__Task to carry out__
Look below for the line with "R6: 750 (CN2/2, GND) -> 750 (GND, STG)"; begin the copy there and stop after the line with "R15: 1.5k (5V, SIG) -> 1.5k (SIG, VEXT)", keeping the text exact and the pictures out.

__Task material__
*****

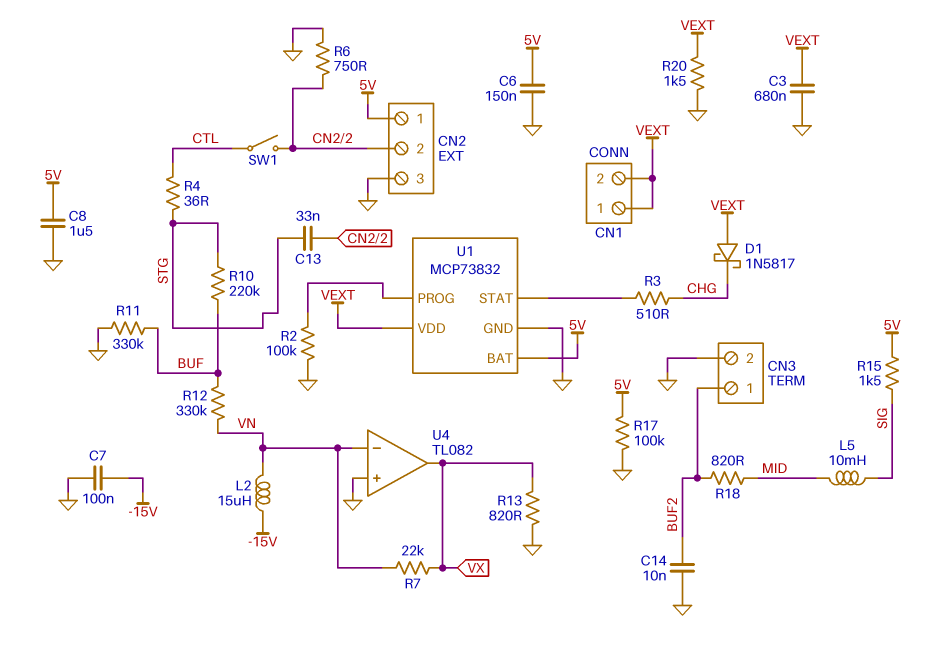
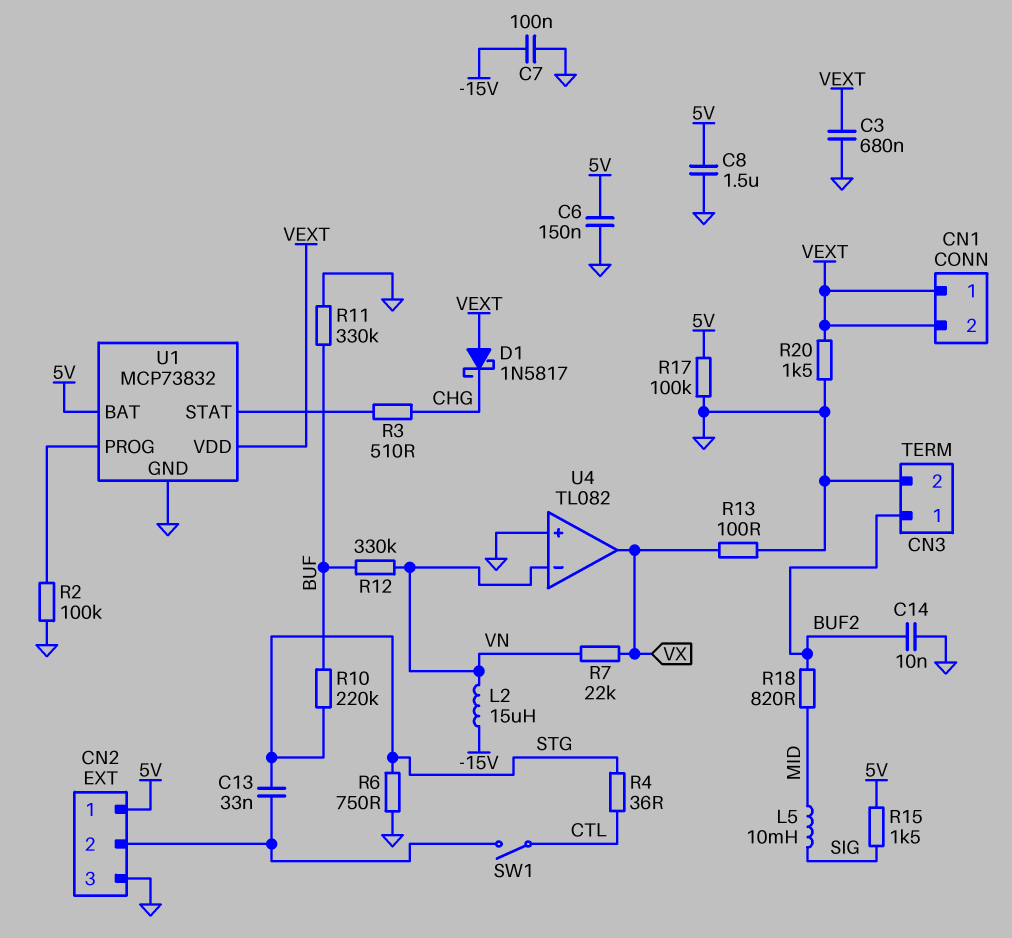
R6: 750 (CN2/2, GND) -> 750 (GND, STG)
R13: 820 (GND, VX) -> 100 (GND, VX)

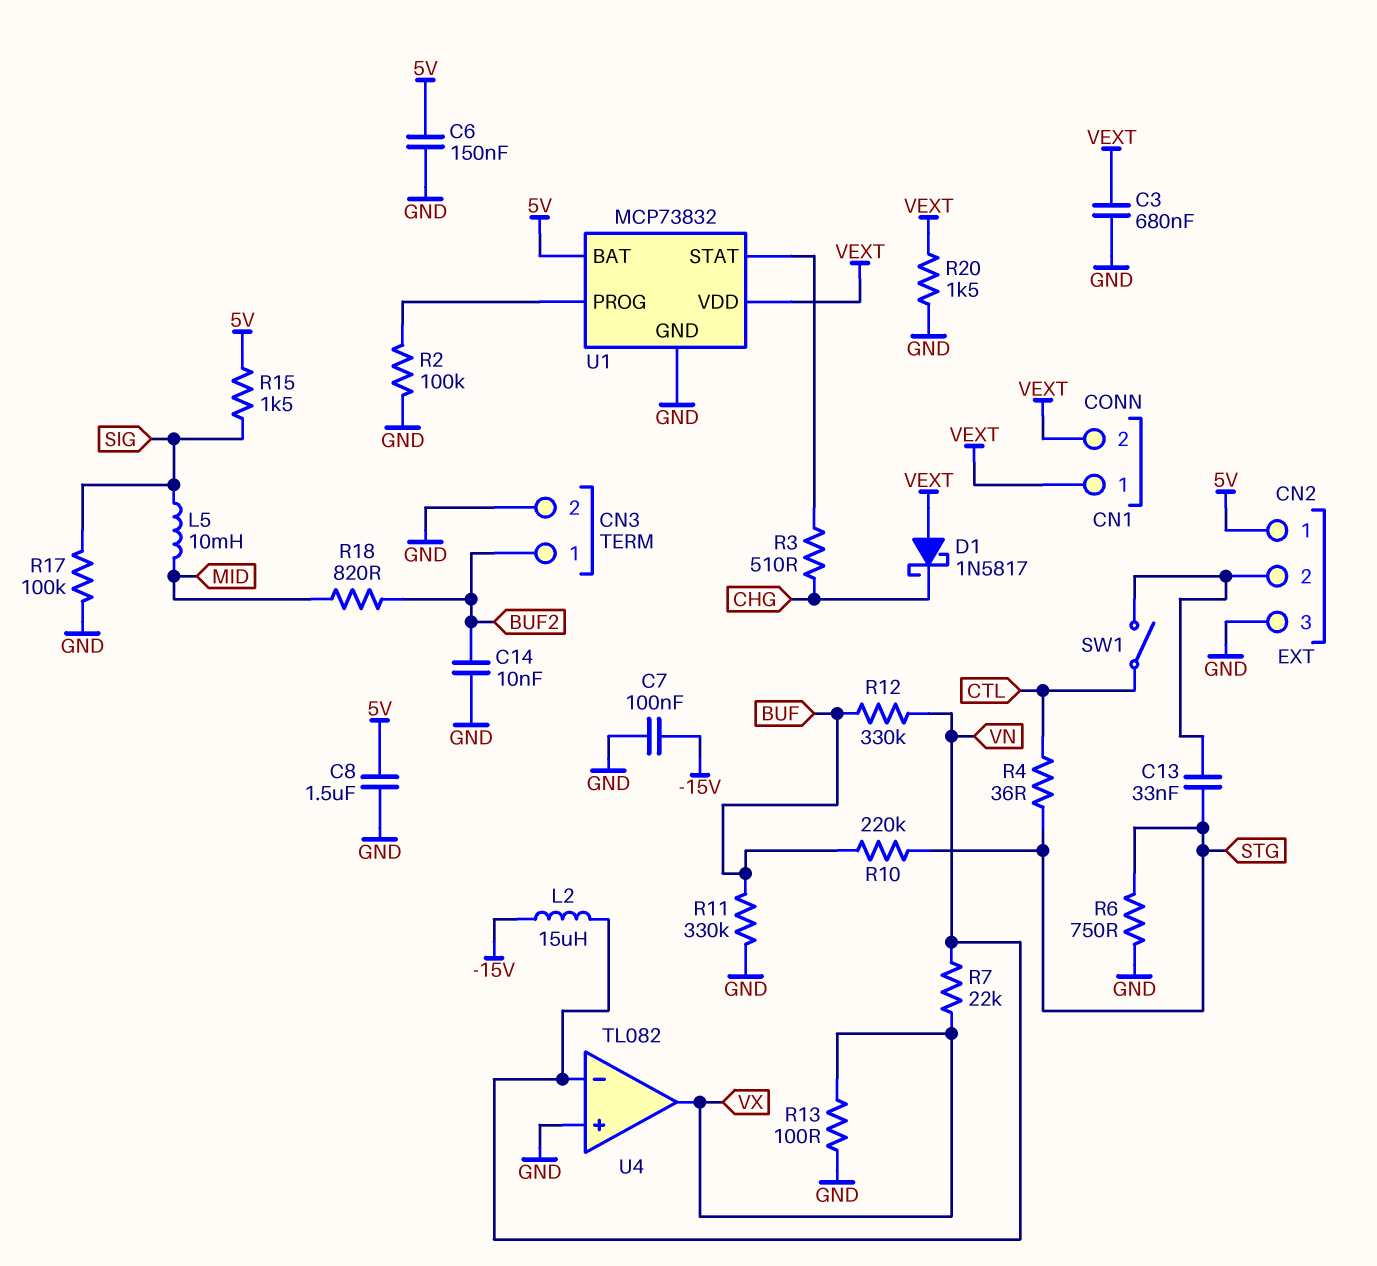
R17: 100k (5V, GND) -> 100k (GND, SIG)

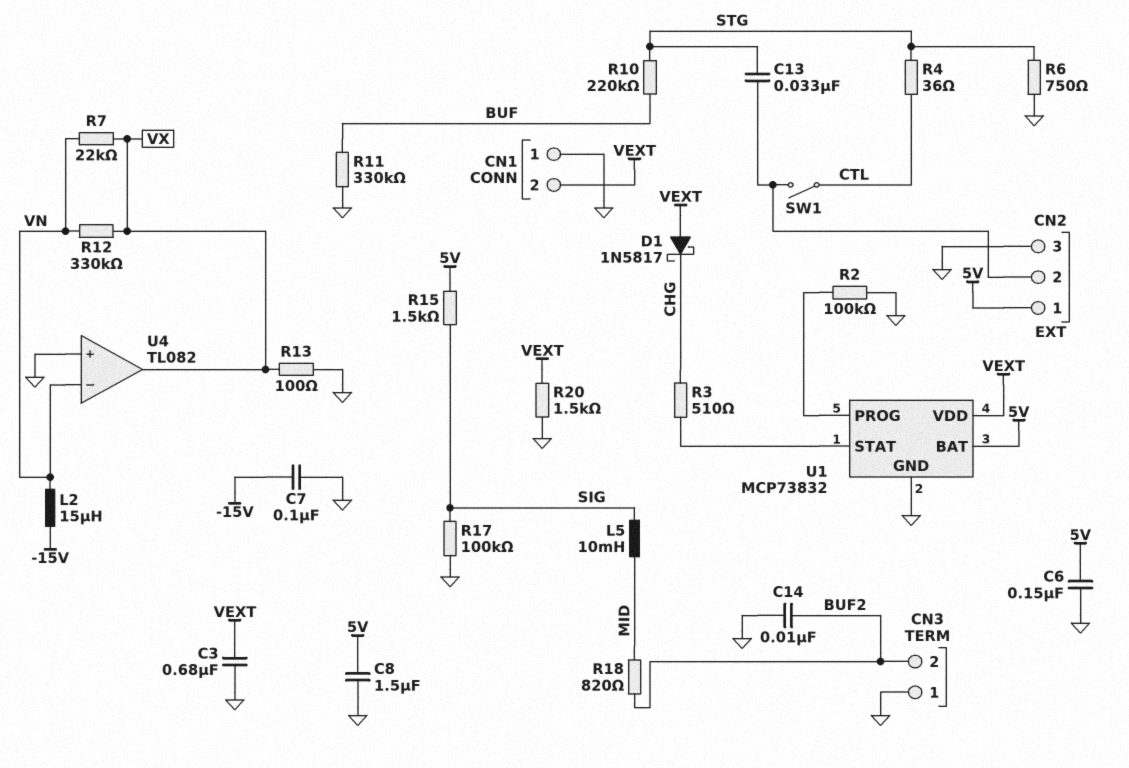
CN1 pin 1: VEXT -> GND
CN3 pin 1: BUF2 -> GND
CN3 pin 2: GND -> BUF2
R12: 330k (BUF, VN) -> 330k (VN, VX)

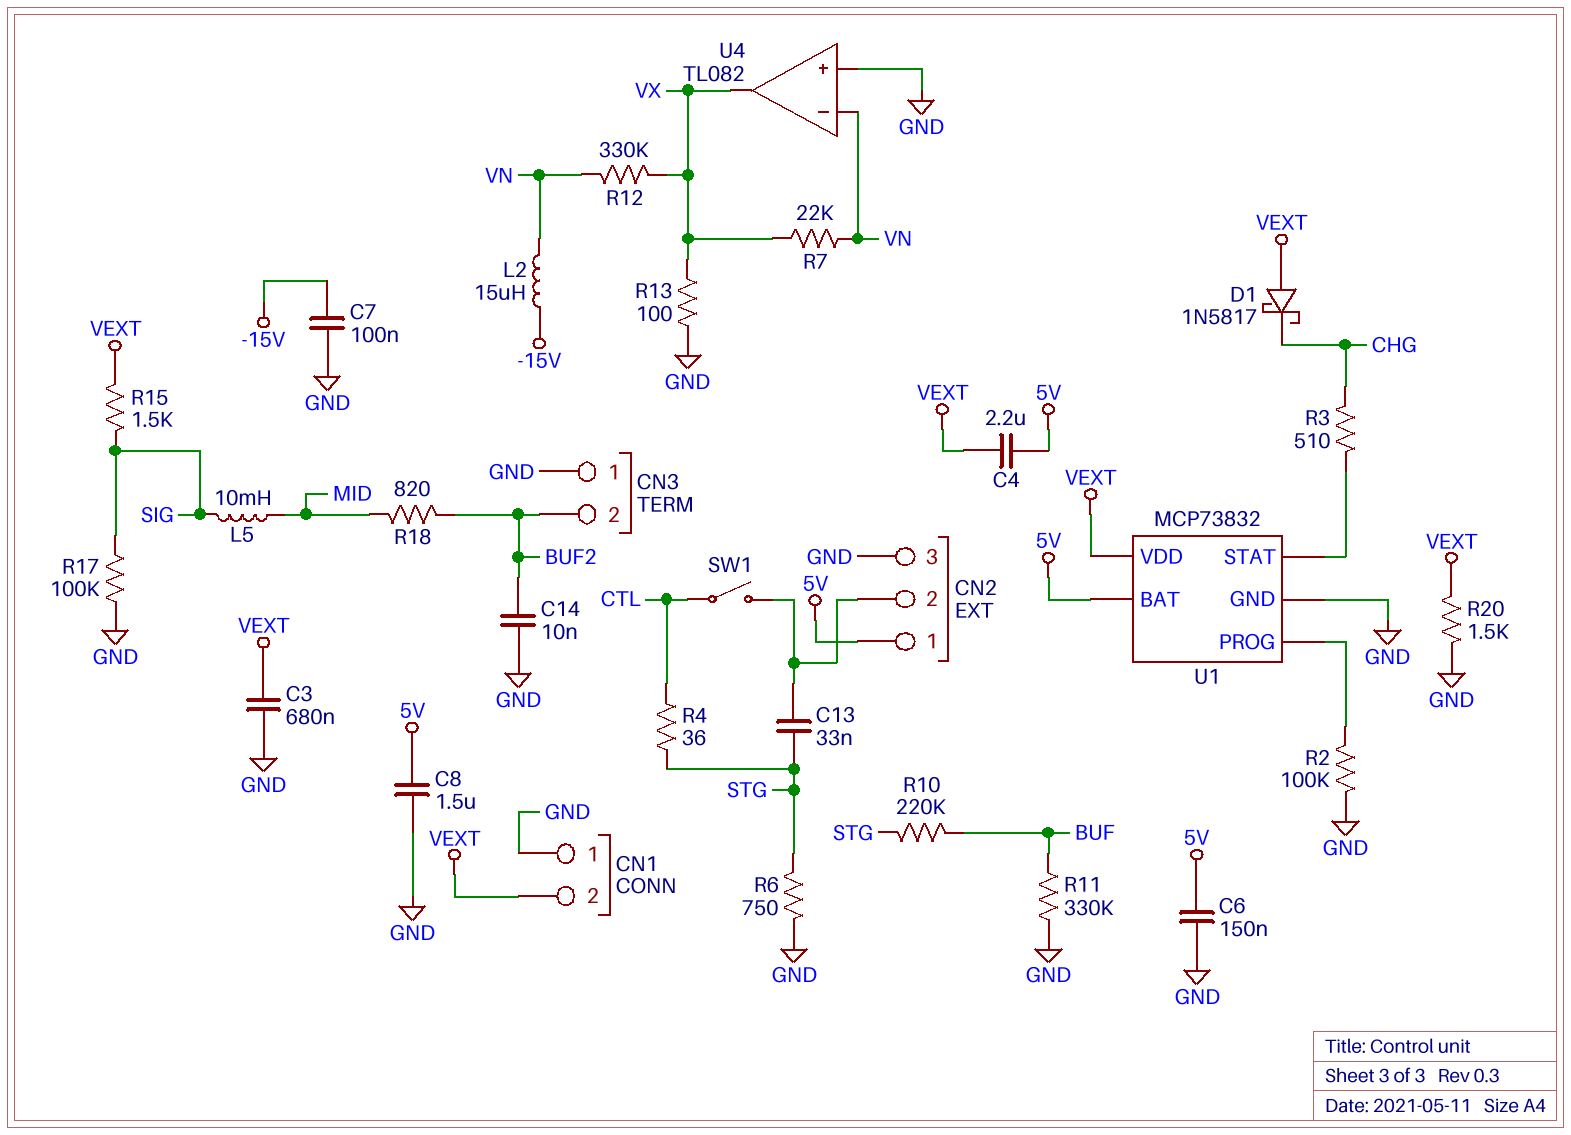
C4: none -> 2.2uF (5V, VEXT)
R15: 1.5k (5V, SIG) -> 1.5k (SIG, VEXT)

*****

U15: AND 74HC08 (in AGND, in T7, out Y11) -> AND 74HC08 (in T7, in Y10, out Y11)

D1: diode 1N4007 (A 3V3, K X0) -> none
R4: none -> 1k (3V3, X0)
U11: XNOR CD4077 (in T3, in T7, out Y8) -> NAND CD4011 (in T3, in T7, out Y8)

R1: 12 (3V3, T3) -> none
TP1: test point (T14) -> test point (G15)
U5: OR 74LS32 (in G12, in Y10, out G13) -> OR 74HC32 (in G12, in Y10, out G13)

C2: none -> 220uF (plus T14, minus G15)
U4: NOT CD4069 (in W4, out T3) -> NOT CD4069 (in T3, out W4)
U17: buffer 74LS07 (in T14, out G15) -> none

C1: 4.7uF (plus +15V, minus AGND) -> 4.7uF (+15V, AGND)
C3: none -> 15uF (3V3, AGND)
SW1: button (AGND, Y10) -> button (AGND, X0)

*****

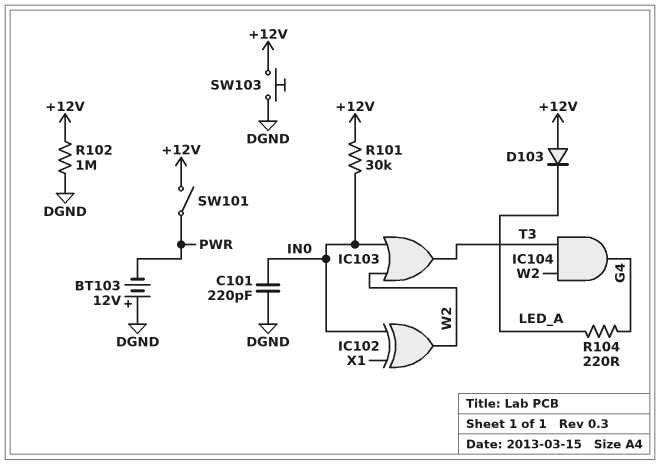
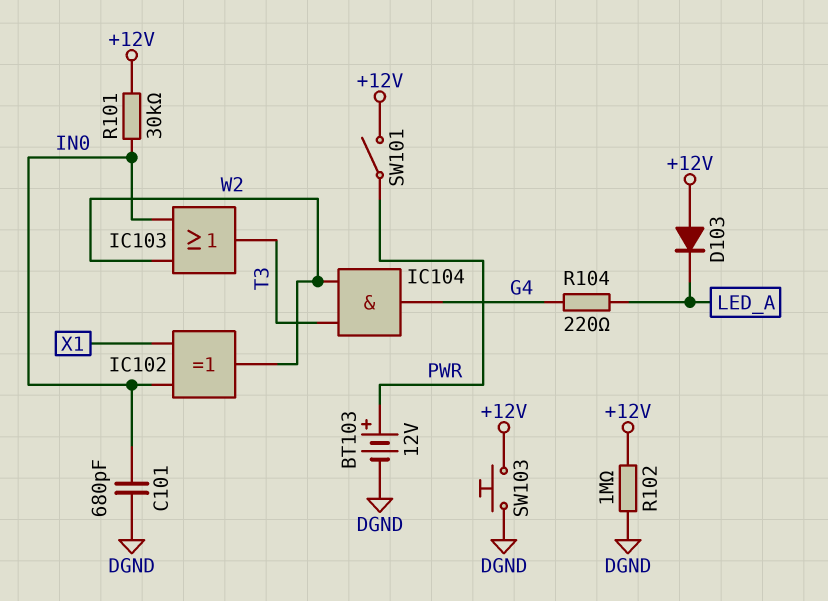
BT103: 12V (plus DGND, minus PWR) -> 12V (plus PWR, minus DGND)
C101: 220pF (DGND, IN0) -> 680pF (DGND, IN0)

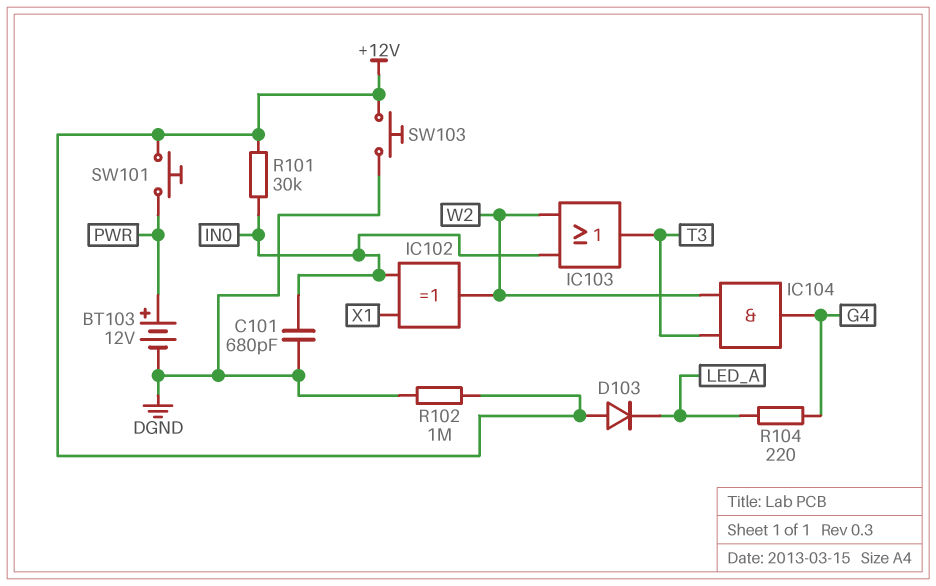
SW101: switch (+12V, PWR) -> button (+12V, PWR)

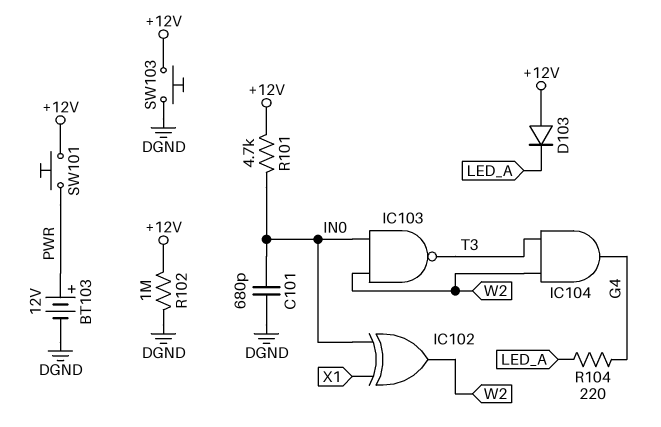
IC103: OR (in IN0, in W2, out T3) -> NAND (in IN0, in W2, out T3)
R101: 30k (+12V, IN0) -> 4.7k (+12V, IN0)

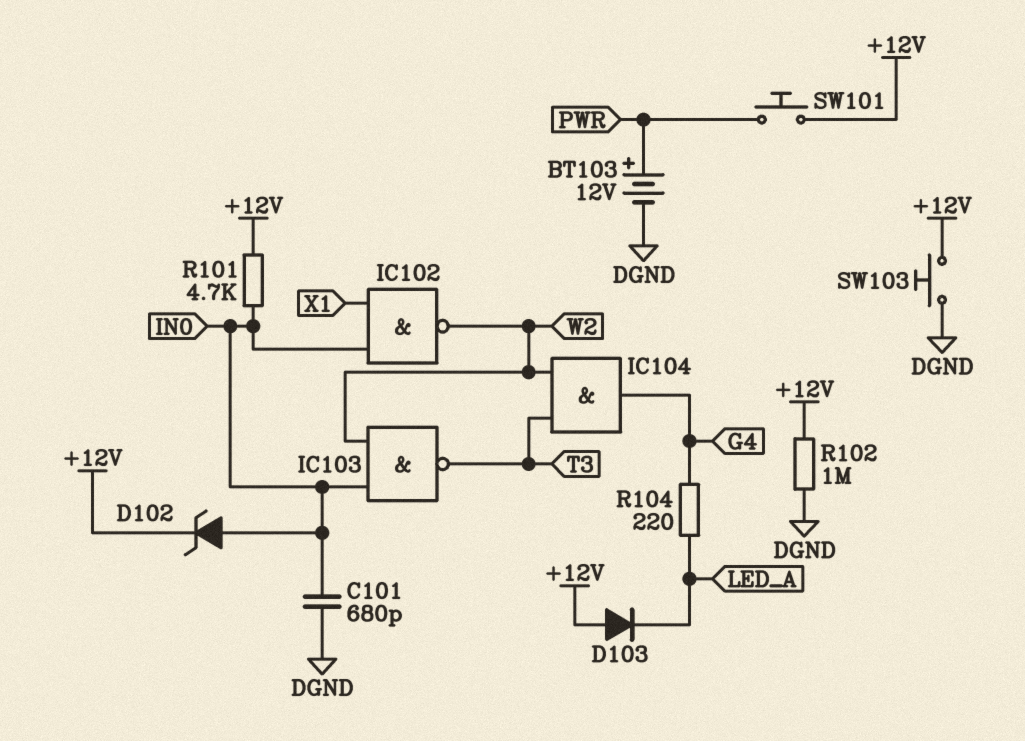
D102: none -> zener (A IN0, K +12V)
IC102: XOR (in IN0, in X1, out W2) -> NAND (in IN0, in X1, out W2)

*****

__Answer for the task__
R6: 750 (CN2/2, GND) -> 750 (GND, STG)
R13: 820 (GND, VX) -> 100 (GND, VX)

R17: 100k (5V, GND) -> 100k (GND, SIG)

CN1 pin 1: VEXT -> GND
CN3 pin 1: BUF2 -> GND
CN3 pin 2: GND -> BUF2
R12: 330k (BUF, VN) -> 330k (VN, VX)

C4: none -> 2.2uF (5V, VEXT)
R15: 1.5k (5V, SIG) -> 1.5k (SIG, VEXT)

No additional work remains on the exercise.